• _The data_:
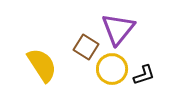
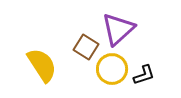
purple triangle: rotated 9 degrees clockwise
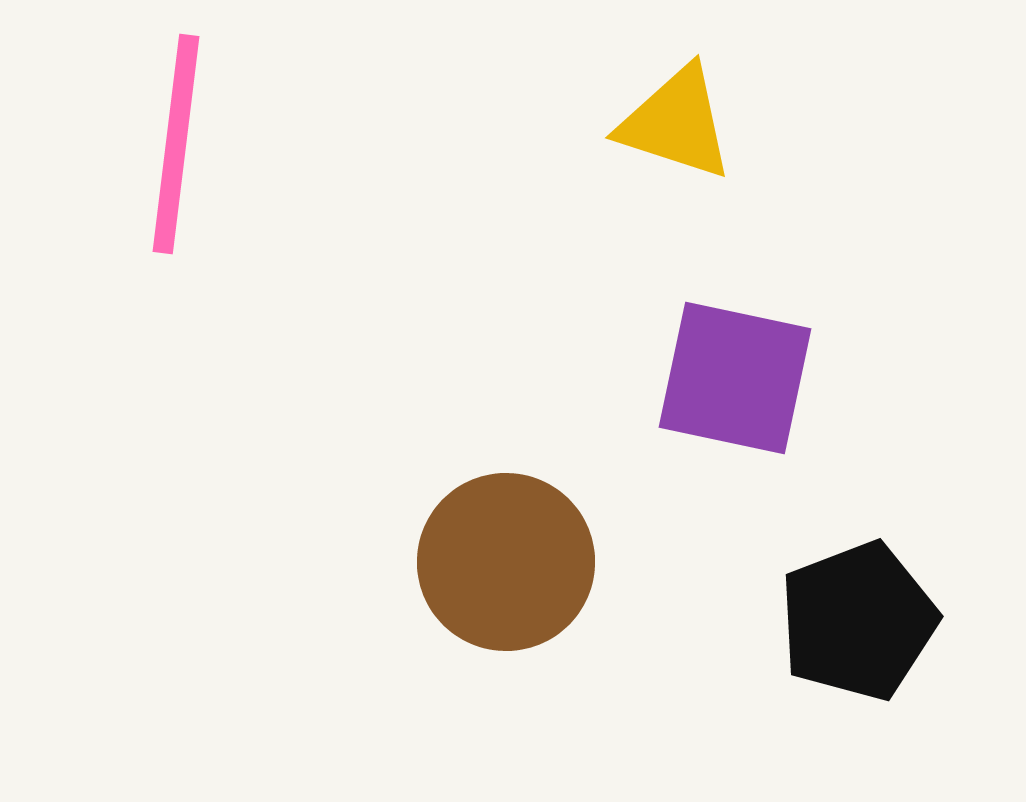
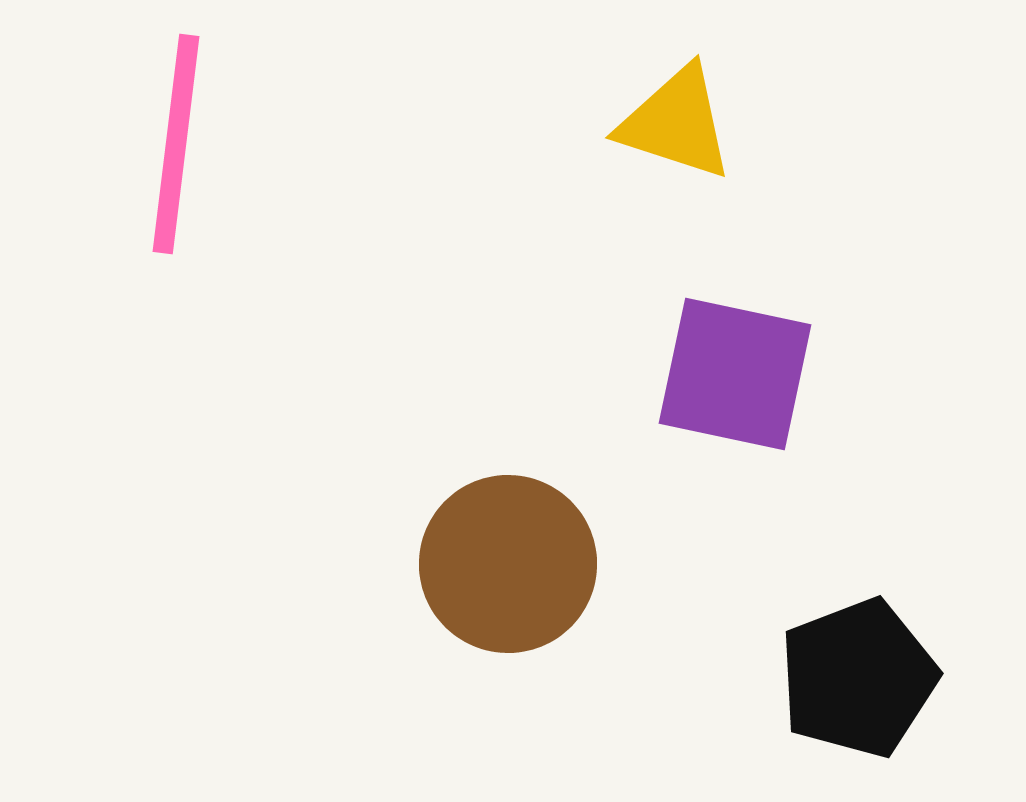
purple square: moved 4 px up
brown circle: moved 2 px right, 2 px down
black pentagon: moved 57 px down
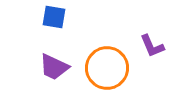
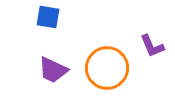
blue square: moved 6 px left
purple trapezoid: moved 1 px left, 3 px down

• _Exercise description_: Look over the entries above. Copy every line that contains the word "purple".

• _Final answer_:
purple triangle: rotated 9 degrees clockwise
purple square: moved 4 px up
purple trapezoid: moved 1 px left, 3 px down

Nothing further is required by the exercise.